------ DATA FOR ANALYSIS

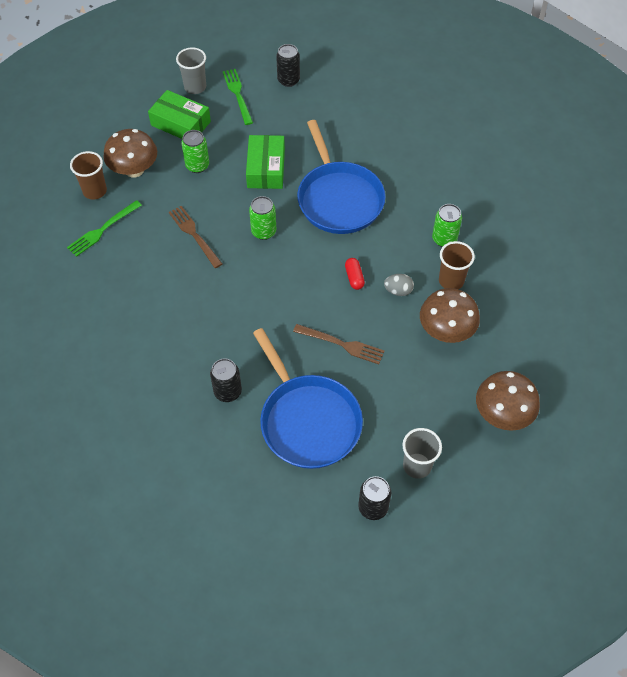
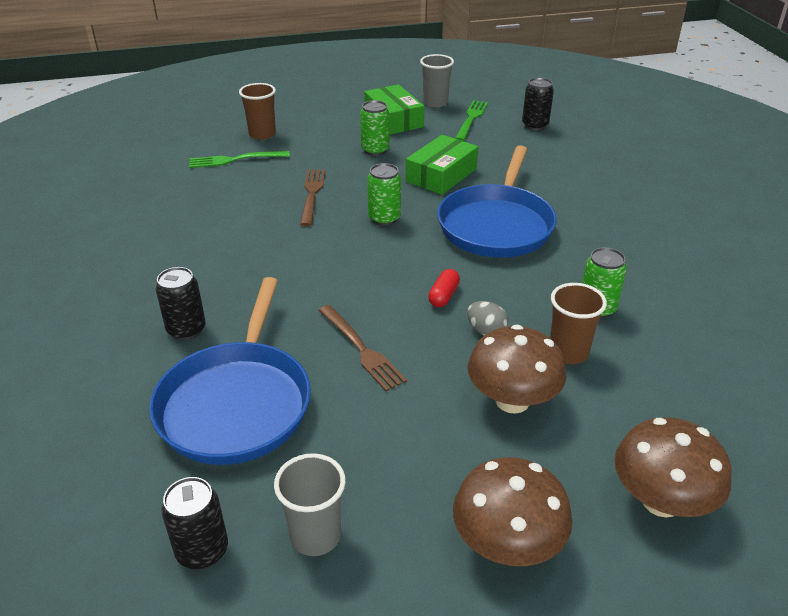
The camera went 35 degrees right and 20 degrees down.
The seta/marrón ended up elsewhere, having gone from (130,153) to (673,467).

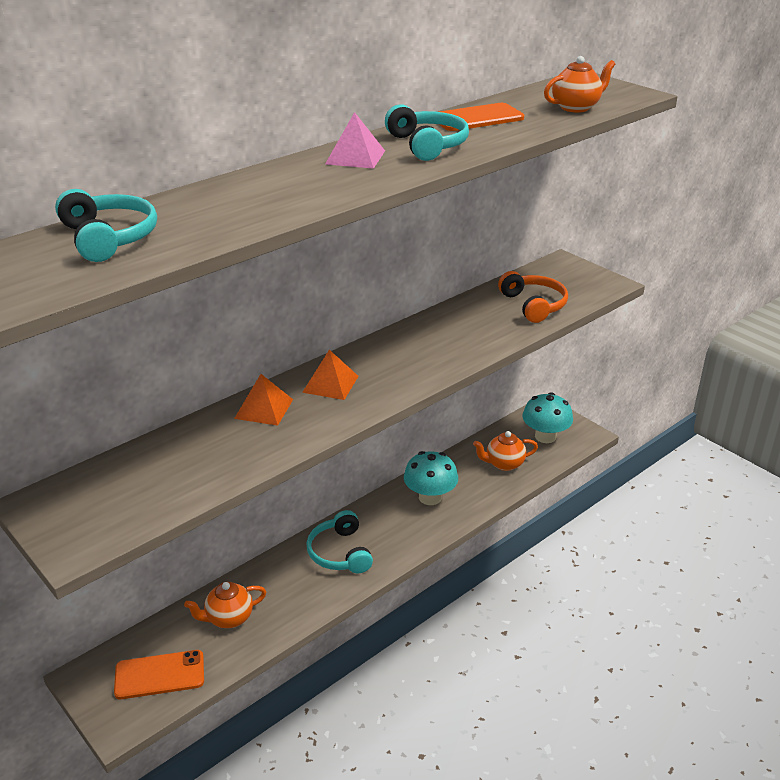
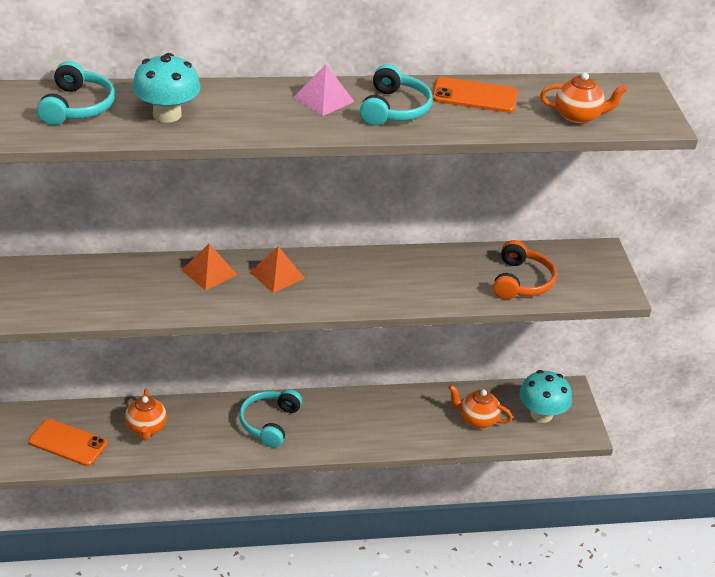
The camera went 30 degrees right and 5 degrees up.
The seta/turquesa ended up elsewhere, having gone from (431,478) to (166,88).
The tetera/naranja at (225,605) ended up facing another way, 105 degrees counterclockwise from before.

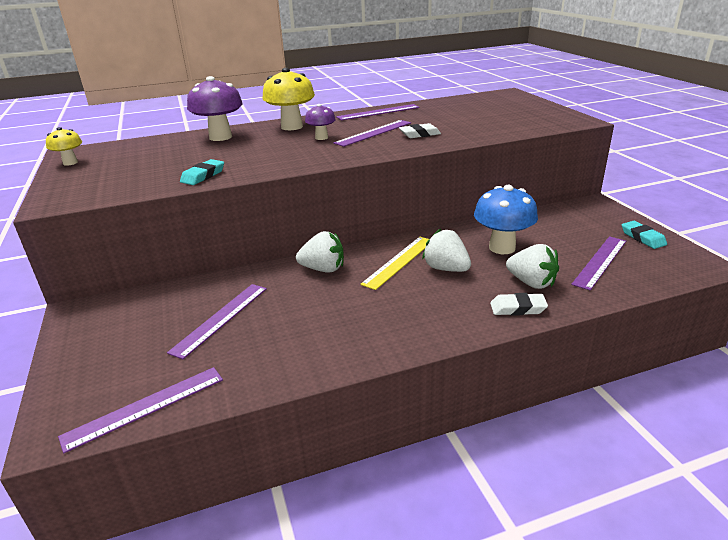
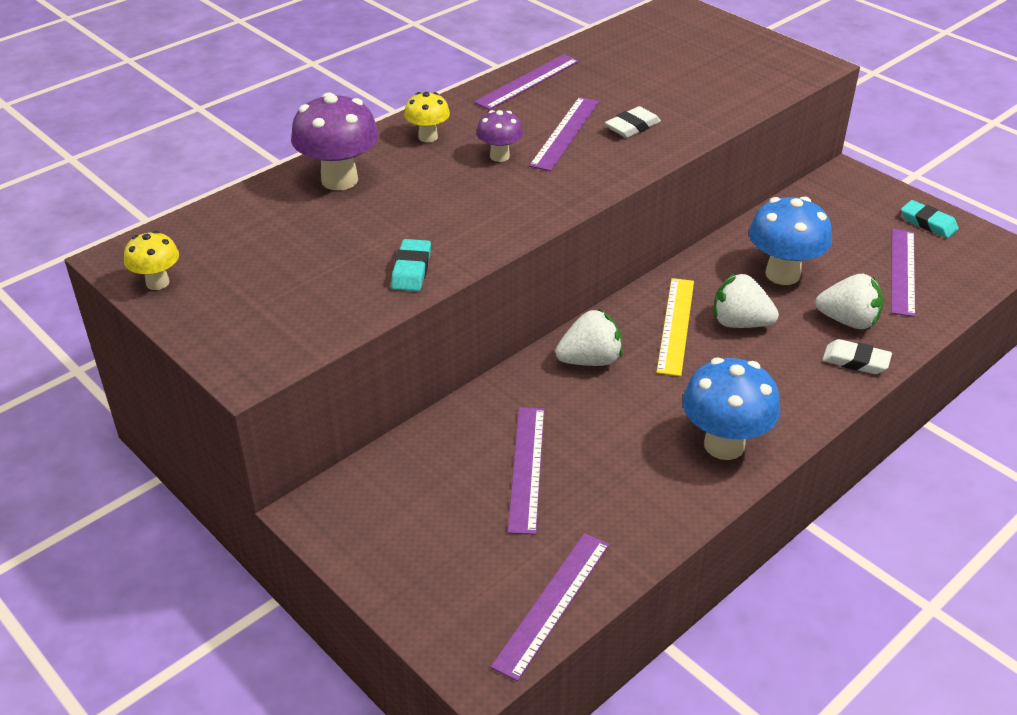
The camera went 25 degrees left and 10 degrees up.
The size of the seta/amarillo at (288,99) changed by a factor of 0.56.
The goma de borrar/blanco at (519,304) ended up facing another way, 45 degrees clockwise from before.
The second view gained the seta/azul at (731,408).

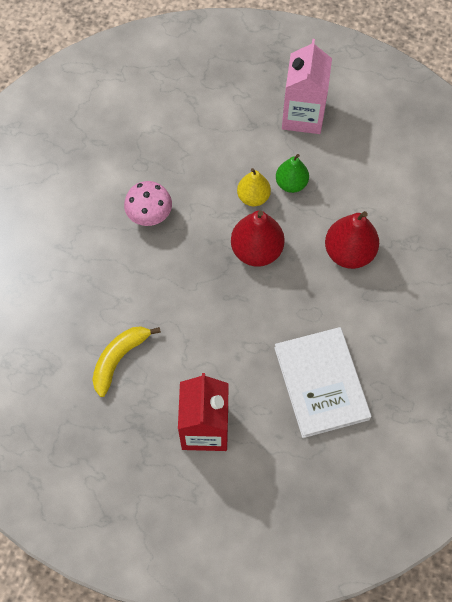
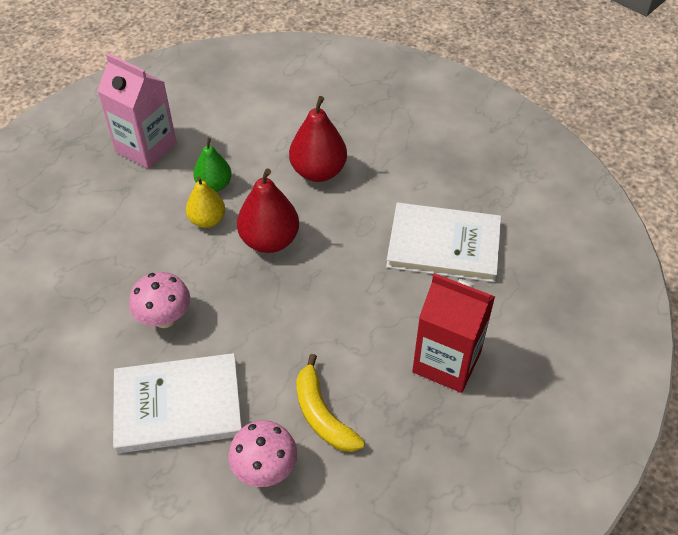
The camera went 65 degrees left and 15 degrees down.
The second view gained the libro/blanco at (177,403).
The second view gained the seta/rosa at (263,453).

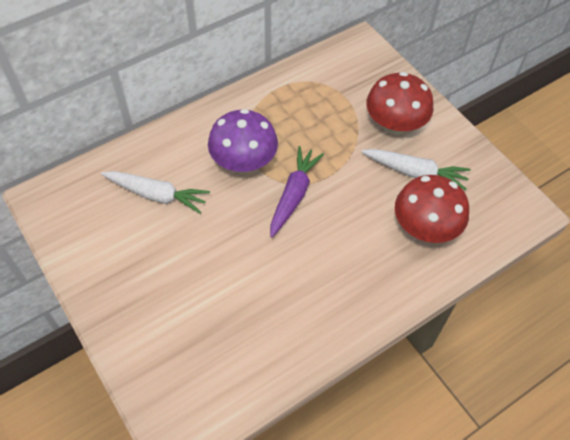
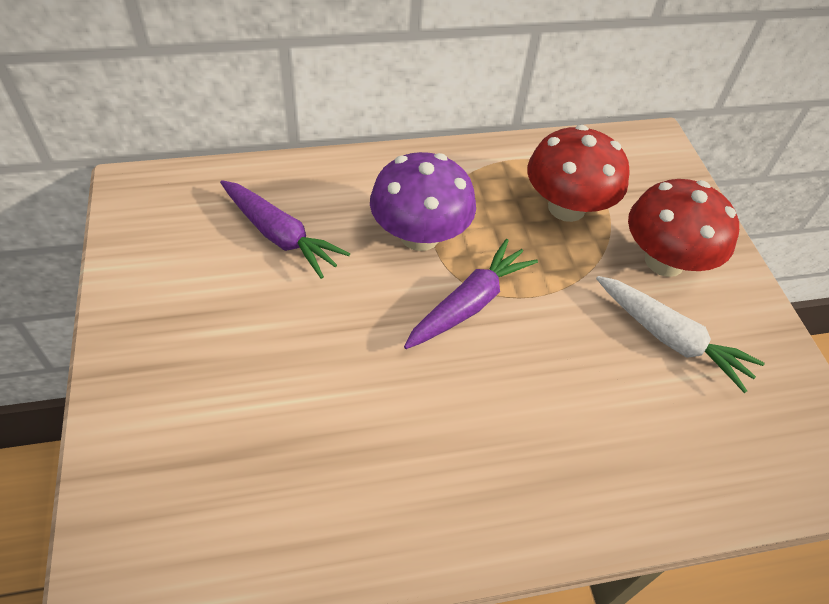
The camera went 20 degrees right and 5 degrees down.
What was the zanahoria/blanco at (155,192) turned into the zanahoria/morado at (285,229).
The seta/rojo ended up elsewhere, having gone from (432,209) to (578,173).

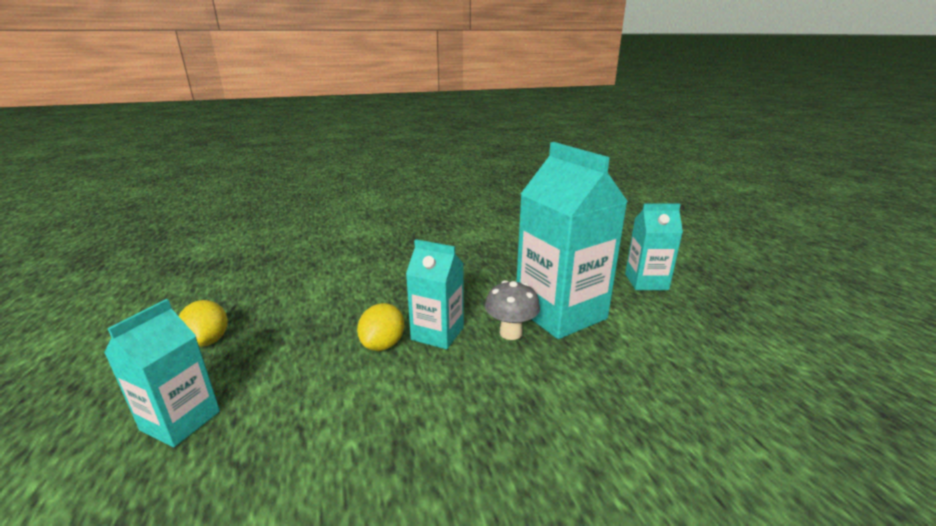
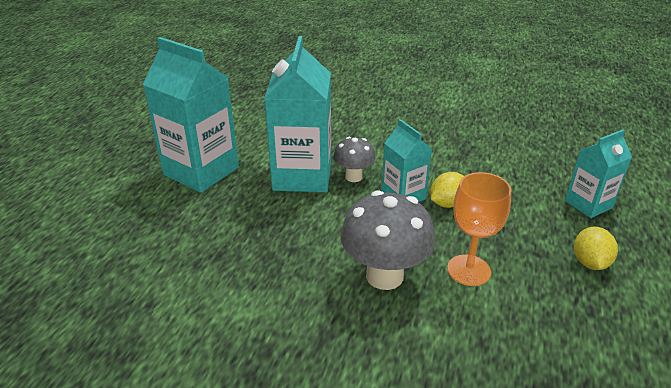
The camera went 145 degrees left and 10 degrees up.
The size of the cartón de leche/turquesa at (654,246) changed by a factor of 1.76.
The second view gained the copa/naranja at (479,229).
The second view gained the seta/gris at (388,240).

------------

PROBLEM DETAILS: All of the records should be set down exactly, minus the pictures they hold.

OUTPUT FOR THIS EXERCISE:
The camera went 35 degrees right and 20 degrees down.
The seta/marrón ended up elsewhere, having gone from (130,153) to (673,467).

The camera went 30 degrees right and 5 degrees up.
The seta/turquesa ended up elsewhere, having gone from (431,478) to (166,88).
The tetera/naranja at (225,605) ended up facing another way, 105 degrees counterclockwise from before.

The camera went 25 degrees left and 10 degrees up.
The size of the seta/amarillo at (288,99) changed by a factor of 0.56.
The goma de borrar/blanco at (519,304) ended up facing another way, 45 degrees clockwise from before.
The second view gained the seta/azul at (731,408).

The camera went 65 degrees left and 15 degrees down.
The second view gained the libro/blanco at (177,403).
The second view gained the seta/rosa at (263,453).

The camera went 20 degrees right and 5 degrees down.
What was the zanahoria/blanco at (155,192) turned into the zanahoria/morado at (285,229).
The seta/rojo ended up elsewhere, having gone from (432,209) to (578,173).

The camera went 145 degrees left and 10 degrees up.
The size of the cartón de leche/turquesa at (654,246) changed by a factor of 1.76.
The second view gained the copa/naranja at (479,229).
The second view gained the seta/gris at (388,240).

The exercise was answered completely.